Every line in the records below between the one holding "C2: 1uF (plus" and the one holding "U10: XNOR (in", inclusive, is to be set down exactly; all other lines are to be left out.
======== The data
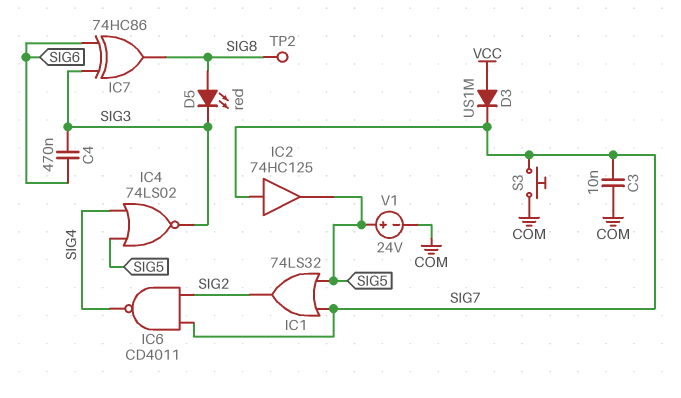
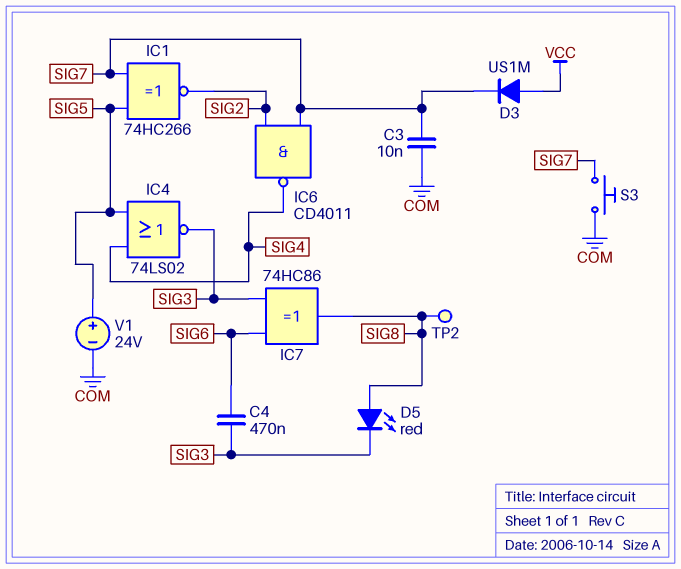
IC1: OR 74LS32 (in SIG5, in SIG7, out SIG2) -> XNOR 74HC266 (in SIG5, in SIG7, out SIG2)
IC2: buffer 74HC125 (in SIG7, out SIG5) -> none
================
======== The data
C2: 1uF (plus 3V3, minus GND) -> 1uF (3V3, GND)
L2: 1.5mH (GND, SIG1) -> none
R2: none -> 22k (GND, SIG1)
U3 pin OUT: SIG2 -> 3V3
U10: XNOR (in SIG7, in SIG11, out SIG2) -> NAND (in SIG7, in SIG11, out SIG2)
================
======== The data
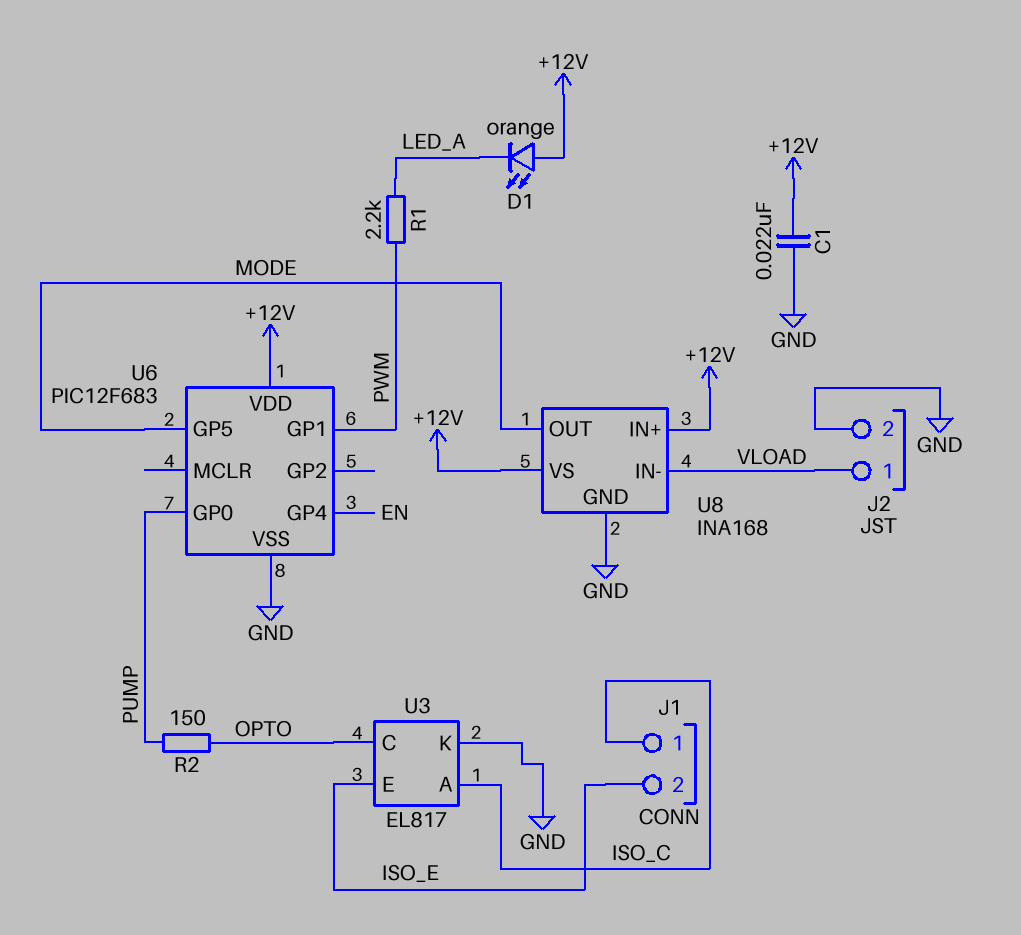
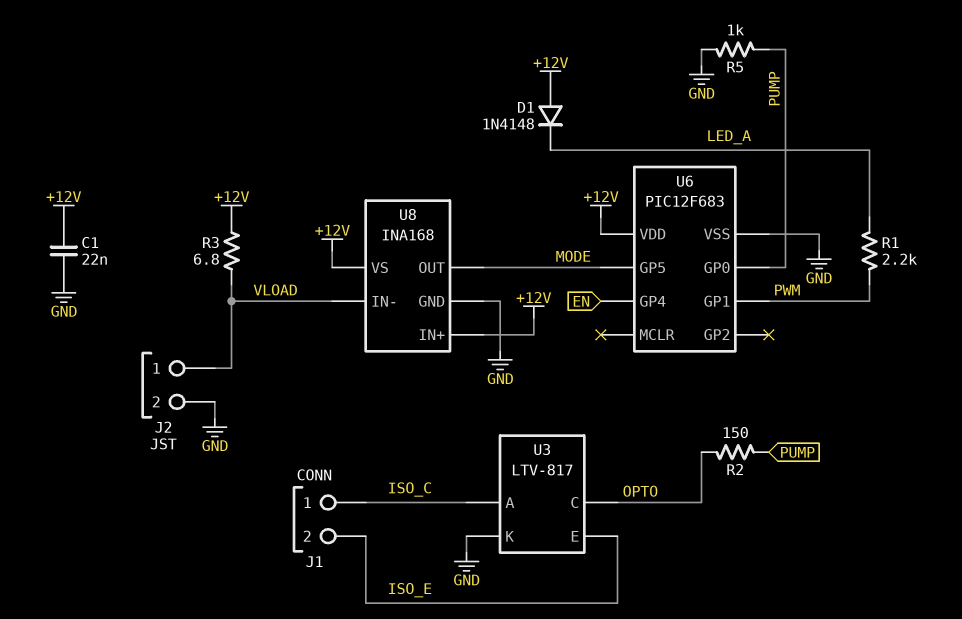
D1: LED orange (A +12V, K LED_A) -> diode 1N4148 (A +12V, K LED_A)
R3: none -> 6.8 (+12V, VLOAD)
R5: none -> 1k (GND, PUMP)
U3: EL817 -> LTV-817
================
> [Finished exercise]:
C2: 1uF (plus 3V3, minus GND) -> 1uF (3V3, GND)
L2: 1.5mH (GND, SIG1) -> none
R2: none -> 22k (GND, SIG1)
U3 pin OUT: SIG2 -> 3V3
U10: XNOR (in SIG7, in SIG11, out SIG2) -> NAND (in SIG7, in SIG11, out SIG2)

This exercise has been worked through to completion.